Without changing a single character, write out every record below.

◆ RECORDS PROVIDED ◆
+ + + +
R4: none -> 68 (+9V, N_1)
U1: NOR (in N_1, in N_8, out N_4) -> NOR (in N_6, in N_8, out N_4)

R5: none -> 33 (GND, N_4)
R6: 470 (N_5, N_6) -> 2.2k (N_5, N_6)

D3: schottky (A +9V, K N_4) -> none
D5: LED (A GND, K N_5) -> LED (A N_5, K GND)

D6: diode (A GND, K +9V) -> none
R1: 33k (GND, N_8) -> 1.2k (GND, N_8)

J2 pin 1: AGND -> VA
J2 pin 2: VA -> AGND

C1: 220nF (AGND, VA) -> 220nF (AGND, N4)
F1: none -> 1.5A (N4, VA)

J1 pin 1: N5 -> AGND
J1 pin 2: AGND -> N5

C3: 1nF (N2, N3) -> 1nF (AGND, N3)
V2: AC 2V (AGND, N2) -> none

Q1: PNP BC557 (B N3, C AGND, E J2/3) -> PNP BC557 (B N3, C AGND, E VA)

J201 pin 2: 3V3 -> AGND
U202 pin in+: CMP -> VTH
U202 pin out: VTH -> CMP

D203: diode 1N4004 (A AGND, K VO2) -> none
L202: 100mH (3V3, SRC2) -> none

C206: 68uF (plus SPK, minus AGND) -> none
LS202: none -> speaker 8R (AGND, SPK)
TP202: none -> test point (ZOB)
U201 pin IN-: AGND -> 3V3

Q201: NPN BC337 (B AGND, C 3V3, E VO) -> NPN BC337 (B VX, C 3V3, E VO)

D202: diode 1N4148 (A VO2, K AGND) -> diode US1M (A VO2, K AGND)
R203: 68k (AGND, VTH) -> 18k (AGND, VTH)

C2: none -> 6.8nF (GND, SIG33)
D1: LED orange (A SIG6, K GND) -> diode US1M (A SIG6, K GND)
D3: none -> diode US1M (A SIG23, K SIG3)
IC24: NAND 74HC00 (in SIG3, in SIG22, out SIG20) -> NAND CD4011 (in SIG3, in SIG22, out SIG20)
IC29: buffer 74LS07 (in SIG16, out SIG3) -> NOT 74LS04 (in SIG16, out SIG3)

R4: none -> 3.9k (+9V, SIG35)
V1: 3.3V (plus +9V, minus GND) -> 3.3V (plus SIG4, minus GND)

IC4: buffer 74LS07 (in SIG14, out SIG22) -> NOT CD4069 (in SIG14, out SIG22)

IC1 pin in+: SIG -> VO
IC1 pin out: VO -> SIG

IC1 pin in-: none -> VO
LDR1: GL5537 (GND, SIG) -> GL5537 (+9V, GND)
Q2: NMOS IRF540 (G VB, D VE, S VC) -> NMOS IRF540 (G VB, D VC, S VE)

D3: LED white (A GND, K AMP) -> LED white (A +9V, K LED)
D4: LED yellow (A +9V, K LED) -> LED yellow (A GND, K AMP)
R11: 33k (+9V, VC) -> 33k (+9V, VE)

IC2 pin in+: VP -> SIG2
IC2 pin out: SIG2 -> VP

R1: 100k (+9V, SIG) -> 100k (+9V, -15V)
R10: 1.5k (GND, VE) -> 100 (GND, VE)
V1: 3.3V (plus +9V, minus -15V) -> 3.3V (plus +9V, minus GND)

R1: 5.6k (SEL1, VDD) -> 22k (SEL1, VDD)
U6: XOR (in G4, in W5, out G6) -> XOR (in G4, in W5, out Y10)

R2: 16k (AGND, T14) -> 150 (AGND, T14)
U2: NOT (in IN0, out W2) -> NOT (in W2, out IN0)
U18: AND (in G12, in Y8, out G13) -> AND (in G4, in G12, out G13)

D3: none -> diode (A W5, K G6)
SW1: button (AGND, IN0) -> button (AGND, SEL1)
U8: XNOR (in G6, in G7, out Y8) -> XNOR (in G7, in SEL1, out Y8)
+ + + +
◆ EXERCISE SOLUTION ◆
R4: none -> 68 (+9V, N_1)
U1: NOR (in N_1, in N_8, out N_4) -> NOR (in N_6, in N_8, out N_4)

R5: none -> 33 (GND, N_4)
R6: 470 (N_5, N_6) -> 2.2k (N_5, N_6)

D3: schottky (A +9V, K N_4) -> none
D5: LED (A GND, K N_5) -> LED (A N_5, K GND)

D6: diode (A GND, K +9V) -> none
R1: 33k (GND, N_8) -> 1.2k (GND, N_8)

J2 pin 1: AGND -> VA
J2 pin 2: VA -> AGND

C1: 220nF (AGND, VA) -> 220nF (AGND, N4)
F1: none -> 1.5A (N4, VA)

J1 pin 1: N5 -> AGND
J1 pin 2: AGND -> N5

C3: 1nF (N2, N3) -> 1nF (AGND, N3)
V2: AC 2V (AGND, N2) -> none

Q1: PNP BC557 (B N3, C AGND, E J2/3) -> PNP BC557 (B N3, C AGND, E VA)

J201 pin 2: 3V3 -> AGND
U202 pin in+: CMP -> VTH
U202 pin out: VTH -> CMP

D203: diode 1N4004 (A AGND, K VO2) -> none
L202: 100mH (3V3, SRC2) -> none

C206: 68uF (plus SPK, minus AGND) -> none
LS202: none -> speaker 8R (AGND, SPK)
TP202: none -> test point (ZOB)
U201 pin IN-: AGND -> 3V3

Q201: NPN BC337 (B AGND, C 3V3, E VO) -> NPN BC337 (B VX, C 3V3, E VO)

D202: diode 1N4148 (A VO2, K AGND) -> diode US1M (A VO2, K AGND)
R203: 68k (AGND, VTH) -> 18k (AGND, VTH)

C2: none -> 6.8nF (GND, SIG33)
D1: LED orange (A SIG6, K GND) -> diode US1M (A SIG6, K GND)
D3: none -> diode US1M (A SIG23, K SIG3)
IC24: NAND 74HC00 (in SIG3, in SIG22, out SIG20) -> NAND CD4011 (in SIG3, in SIG22, out SIG20)
IC29: buffer 74LS07 (in SIG16, out SIG3) -> NOT 74LS04 (in SIG16, out SIG3)

R4: none -> 3.9k (+9V, SIG35)
V1: 3.3V (plus +9V, minus GND) -> 3.3V (plus SIG4, minus GND)

IC4: buffer 74LS07 (in SIG14, out SIG22) -> NOT CD4069 (in SIG14, out SIG22)

IC1 pin in+: SIG -> VO
IC1 pin out: VO -> SIG

IC1 pin in-: none -> VO
LDR1: GL5537 (GND, SIG) -> GL5537 (+9V, GND)
Q2: NMOS IRF540 (G VB, D VE, S VC) -> NMOS IRF540 (G VB, D VC, S VE)

D3: LED white (A GND, K AMP) -> LED white (A +9V, K LED)
D4: LED yellow (A +9V, K LED) -> LED yellow (A GND, K AMP)
R11: 33k (+9V, VC) -> 33k (+9V, VE)

IC2 pin in+: VP -> SIG2
IC2 pin out: SIG2 -> VP

R1: 100k (+9V, SIG) -> 100k (+9V, -15V)
R10: 1.5k (GND, VE) -> 100 (GND, VE)
V1: 3.3V (plus +9V, minus -15V) -> 3.3V (plus +9V, minus GND)

R1: 5.6k (SEL1, VDD) -> 22k (SEL1, VDD)
U6: XOR (in G4, in W5, out G6) -> XOR (in G4, in W5, out Y10)

R2: 16k (AGND, T14) -> 150 (AGND, T14)
U2: NOT (in IN0, out W2) -> NOT (in W2, out IN0)
U18: AND (in G12, in Y8, out G13) -> AND (in G4, in G12, out G13)

D3: none -> diode (A W5, K G6)
SW1: button (AGND, IN0) -> button (AGND, SEL1)
U8: XNOR (in G6, in G7, out Y8) -> XNOR (in G7, in SEL1, out Y8)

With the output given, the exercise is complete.